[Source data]
______
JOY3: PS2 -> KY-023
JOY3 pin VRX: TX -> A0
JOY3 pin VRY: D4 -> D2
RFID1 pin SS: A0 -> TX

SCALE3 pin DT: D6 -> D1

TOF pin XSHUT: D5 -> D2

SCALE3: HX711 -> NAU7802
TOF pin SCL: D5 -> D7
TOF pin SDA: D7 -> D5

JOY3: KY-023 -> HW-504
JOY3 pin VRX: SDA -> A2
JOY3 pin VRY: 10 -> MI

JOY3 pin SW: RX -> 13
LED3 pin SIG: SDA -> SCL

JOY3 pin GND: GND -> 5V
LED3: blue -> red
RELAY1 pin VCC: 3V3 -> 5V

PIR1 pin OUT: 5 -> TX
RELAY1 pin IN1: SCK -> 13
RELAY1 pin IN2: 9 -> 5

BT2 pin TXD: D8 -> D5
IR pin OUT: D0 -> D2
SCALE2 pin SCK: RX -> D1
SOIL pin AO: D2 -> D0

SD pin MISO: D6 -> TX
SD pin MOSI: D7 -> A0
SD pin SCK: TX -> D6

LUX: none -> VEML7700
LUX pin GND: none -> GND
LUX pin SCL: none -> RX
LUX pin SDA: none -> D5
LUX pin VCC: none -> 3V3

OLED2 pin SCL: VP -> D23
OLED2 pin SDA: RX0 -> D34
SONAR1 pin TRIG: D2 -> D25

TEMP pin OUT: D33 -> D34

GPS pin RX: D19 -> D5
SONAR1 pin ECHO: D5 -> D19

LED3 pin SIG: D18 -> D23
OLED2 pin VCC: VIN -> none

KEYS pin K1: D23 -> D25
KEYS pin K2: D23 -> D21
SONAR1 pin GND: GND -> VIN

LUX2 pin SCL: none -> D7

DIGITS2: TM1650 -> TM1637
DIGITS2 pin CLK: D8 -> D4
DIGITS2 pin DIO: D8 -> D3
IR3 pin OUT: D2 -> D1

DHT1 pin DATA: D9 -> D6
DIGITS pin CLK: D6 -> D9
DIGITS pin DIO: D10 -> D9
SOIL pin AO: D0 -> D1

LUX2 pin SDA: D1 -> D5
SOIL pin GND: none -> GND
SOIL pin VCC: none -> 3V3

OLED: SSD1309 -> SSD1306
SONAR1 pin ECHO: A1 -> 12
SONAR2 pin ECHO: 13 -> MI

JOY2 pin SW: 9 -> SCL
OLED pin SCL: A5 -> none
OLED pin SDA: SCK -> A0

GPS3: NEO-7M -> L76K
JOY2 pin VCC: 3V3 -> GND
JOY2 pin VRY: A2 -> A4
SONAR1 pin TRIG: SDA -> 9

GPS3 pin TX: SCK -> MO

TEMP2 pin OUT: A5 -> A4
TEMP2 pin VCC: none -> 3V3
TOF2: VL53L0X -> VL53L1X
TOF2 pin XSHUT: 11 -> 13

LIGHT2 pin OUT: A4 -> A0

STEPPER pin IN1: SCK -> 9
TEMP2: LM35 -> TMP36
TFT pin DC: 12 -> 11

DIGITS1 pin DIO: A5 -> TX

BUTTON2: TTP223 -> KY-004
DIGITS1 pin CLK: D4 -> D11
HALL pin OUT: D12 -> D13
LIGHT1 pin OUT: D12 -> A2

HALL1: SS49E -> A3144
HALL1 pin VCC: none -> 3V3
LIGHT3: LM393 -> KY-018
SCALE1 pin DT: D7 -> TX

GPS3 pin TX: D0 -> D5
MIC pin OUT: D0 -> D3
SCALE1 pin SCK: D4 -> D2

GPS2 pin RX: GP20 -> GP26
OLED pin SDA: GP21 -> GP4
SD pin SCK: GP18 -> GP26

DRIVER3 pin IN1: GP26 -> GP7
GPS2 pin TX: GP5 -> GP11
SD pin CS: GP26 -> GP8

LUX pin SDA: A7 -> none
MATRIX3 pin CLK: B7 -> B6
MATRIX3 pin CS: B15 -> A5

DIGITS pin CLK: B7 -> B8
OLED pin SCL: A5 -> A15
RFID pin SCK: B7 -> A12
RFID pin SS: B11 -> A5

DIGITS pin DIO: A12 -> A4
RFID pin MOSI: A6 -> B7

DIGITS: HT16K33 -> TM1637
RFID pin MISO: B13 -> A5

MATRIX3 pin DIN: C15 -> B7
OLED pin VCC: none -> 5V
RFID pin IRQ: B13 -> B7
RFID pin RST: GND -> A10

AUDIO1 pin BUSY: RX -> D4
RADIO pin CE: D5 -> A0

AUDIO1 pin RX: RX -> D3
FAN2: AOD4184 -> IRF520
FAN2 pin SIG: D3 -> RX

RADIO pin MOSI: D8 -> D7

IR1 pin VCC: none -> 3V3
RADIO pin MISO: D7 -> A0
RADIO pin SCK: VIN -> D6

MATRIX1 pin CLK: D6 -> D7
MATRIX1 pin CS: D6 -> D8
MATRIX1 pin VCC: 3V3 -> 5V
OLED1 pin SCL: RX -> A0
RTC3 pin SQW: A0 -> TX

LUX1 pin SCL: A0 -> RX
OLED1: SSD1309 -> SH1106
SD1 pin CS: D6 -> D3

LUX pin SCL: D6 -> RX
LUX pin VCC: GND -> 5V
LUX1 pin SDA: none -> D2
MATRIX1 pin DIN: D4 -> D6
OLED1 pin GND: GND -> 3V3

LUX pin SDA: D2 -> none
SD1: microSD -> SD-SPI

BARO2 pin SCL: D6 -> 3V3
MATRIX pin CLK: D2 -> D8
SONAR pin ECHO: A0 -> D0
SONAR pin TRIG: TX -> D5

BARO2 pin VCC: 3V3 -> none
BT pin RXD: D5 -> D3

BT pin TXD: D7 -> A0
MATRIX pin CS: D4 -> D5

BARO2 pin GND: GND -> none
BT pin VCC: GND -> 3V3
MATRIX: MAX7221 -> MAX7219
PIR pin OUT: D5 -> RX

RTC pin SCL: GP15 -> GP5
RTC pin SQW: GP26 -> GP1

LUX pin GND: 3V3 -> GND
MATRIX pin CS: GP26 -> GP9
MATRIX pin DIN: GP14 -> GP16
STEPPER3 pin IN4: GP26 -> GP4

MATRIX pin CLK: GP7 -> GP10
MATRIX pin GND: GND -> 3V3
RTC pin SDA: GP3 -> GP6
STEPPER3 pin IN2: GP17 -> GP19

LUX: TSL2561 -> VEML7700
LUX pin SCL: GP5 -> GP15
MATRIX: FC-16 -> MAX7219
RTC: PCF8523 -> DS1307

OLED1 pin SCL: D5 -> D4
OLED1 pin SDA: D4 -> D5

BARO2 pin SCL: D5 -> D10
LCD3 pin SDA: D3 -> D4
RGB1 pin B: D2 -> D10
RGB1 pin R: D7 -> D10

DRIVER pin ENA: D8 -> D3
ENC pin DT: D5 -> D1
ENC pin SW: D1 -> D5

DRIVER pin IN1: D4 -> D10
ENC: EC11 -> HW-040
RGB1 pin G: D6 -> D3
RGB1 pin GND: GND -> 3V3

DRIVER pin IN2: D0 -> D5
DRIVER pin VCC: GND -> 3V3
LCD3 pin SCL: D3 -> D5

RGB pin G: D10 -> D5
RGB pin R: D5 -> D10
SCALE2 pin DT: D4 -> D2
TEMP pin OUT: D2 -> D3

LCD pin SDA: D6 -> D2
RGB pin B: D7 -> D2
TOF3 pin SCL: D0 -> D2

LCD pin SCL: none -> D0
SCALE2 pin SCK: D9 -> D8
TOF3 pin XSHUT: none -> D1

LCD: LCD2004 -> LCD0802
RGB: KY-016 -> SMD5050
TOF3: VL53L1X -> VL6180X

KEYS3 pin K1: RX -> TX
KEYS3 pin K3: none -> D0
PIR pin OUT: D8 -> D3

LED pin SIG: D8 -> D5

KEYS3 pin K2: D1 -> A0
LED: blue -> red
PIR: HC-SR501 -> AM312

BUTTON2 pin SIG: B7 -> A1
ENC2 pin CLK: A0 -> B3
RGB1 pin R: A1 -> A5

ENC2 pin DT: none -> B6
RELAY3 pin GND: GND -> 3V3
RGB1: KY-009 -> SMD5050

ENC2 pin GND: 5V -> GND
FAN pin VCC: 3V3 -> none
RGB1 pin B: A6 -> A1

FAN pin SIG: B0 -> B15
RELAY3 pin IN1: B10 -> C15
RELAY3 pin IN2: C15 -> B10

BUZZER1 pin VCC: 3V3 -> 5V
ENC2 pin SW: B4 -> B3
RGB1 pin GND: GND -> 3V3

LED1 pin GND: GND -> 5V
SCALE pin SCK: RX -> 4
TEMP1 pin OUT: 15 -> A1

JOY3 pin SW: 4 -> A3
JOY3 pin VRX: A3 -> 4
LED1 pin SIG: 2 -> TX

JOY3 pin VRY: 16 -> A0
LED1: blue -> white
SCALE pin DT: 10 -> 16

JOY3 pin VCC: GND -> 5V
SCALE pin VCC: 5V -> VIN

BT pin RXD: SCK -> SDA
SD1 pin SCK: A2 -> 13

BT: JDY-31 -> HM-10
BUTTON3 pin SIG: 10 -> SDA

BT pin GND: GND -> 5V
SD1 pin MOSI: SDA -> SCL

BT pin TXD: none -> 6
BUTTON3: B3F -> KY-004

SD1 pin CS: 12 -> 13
______
• _Task item_:
Transcribe the entries above word for word, from the first line through the line containing "LED3 pin SIG: SDA -> SCL", and nothing else.

• _Written response_:
JOY3: PS2 -> KY-023
JOY3 pin VRX: TX -> A0
JOY3 pin VRY: D4 -> D2
RFID1 pin SS: A0 -> TX

SCALE3 pin DT: D6 -> D1

TOF pin XSHUT: D5 -> D2

SCALE3: HX711 -> NAU7802
TOF pin SCL: D5 -> D7
TOF pin SDA: D7 -> D5

JOY3: KY-023 -> HW-504
JOY3 pin VRX: SDA -> A2
JOY3 pin VRY: 10 -> MI

JOY3 pin SW: RX -> 13
LED3 pin SIG: SDA -> SCL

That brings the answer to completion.